Work instruction -
Could you please retype all of the data below exactly?

(Data items)
=== Begin Enclosure ===

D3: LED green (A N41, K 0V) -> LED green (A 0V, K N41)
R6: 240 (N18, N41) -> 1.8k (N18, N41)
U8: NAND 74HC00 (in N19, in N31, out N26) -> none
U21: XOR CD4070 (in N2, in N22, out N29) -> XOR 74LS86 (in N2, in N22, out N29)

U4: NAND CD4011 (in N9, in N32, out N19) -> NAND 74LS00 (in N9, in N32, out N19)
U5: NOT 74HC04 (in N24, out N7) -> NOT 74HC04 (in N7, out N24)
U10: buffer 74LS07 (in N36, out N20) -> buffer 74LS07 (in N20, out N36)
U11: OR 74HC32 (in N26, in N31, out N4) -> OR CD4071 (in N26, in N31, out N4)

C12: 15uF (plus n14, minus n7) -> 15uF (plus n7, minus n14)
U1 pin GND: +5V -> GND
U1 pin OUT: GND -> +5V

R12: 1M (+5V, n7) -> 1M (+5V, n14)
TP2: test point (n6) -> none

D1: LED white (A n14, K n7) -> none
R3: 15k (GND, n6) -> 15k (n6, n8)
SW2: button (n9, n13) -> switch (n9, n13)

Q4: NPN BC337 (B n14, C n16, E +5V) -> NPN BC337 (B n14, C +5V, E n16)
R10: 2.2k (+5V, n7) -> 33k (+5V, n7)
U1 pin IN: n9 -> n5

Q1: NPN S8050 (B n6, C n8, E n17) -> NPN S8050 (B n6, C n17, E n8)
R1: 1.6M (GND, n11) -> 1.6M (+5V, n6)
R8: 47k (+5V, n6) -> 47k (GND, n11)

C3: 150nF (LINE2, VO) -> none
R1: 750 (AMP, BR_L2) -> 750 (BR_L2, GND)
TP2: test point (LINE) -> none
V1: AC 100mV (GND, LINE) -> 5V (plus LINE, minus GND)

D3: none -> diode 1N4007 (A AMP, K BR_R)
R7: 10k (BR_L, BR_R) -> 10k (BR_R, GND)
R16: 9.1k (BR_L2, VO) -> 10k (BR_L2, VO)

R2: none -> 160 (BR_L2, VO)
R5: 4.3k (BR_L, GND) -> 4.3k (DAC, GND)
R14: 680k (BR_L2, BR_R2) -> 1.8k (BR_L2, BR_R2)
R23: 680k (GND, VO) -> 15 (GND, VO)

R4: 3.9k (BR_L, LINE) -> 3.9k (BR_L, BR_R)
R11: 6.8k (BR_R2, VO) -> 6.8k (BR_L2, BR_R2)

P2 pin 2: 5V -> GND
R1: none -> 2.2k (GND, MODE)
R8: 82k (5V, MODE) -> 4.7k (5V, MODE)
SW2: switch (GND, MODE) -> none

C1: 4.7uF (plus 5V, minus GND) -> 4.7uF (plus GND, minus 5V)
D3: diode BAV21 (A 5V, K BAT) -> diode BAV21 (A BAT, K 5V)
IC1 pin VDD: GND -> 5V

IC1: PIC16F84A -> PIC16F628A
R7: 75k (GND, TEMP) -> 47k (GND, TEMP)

=== End Enclosure ===

Solution to this task -
D3: LED green (A N41, K 0V) -> LED green (A 0V, K N41)
R6: 240 (N18, N41) -> 1.8k (N18, N41)
U8: NAND 74HC00 (in N19, in N31, out N26) -> none
U21: XOR CD4070 (in N2, in N22, out N29) -> XOR 74LS86 (in N2, in N22, out N29)

U4: NAND CD4011 (in N9, in N32, out N19) -> NAND 74LS00 (in N9, in N32, out N19)
U5: NOT 74HC04 (in N24, out N7) -> NOT 74HC04 (in N7, out N24)
U10: buffer 74LS07 (in N36, out N20) -> buffer 74LS07 (in N20, out N36)
U11: OR 74HC32 (in N26, in N31, out N4) -> OR CD4071 (in N26, in N31, out N4)

C12: 15uF (plus n14, minus n7) -> 15uF (plus n7, minus n14)
U1 pin GND: +5V -> GND
U1 pin OUT: GND -> +5V

R12: 1M (+5V, n7) -> 1M (+5V, n14)
TP2: test point (n6) -> none

D1: LED white (A n14, K n7) -> none
R3: 15k (GND, n6) -> 15k (n6, n8)
SW2: button (n9, n13) -> switch (n9, n13)

Q4: NPN BC337 (B n14, C n16, E +5V) -> NPN BC337 (B n14, C +5V, E n16)
R10: 2.2k (+5V, n7) -> 33k (+5V, n7)
U1 pin IN: n9 -> n5

Q1: NPN S8050 (B n6, C n8, E n17) -> NPN S8050 (B n6, C n17, E n8)
R1: 1.6M (GND, n11) -> 1.6M (+5V, n6)
R8: 47k (+5V, n6) -> 47k (GND, n11)

C3: 150nF (LINE2, VO) -> none
R1: 750 (AMP, BR_L2) -> 750 (BR_L2, GND)
TP2: test point (LINE) -> none
V1: AC 100mV (GND, LINE) -> 5V (plus LINE, minus GND)

D3: none -> diode 1N4007 (A AMP, K BR_R)
R7: 10k (BR_L, BR_R) -> 10k (BR_R, GND)
R16: 9.1k (BR_L2, VO) -> 10k (BR_L2, VO)

R2: none -> 160 (BR_L2, VO)
R5: 4.3k (BR_L, GND) -> 4.3k (DAC, GND)
R14: 680k (BR_L2, BR_R2) -> 1.8k (BR_L2, BR_R2)
R23: 680k (GND, VO) -> 15 (GND, VO)

R4: 3.9k (BR_L, LINE) -> 3.9k (BR_L, BR_R)
R11: 6.8k (BR_R2, VO) -> 6.8k (BR_L2, BR_R2)

P2 pin 2: 5V -> GND
R1: none -> 2.2k (GND, MODE)
R8: 82k (5V, MODE) -> 4.7k (5V, MODE)
SW2: switch (GND, MODE) -> none

C1: 4.7uF (plus 5V, minus GND) -> 4.7uF (plus GND, minus 5V)
D3: diode BAV21 (A 5V, K BAT) -> diode BAV21 (A BAT, K 5V)
IC1 pin VDD: GND -> 5V

IC1: PIC16F84A -> PIC16F628A
R7: 75k (GND, TEMP) -> 47k (GND, TEMP)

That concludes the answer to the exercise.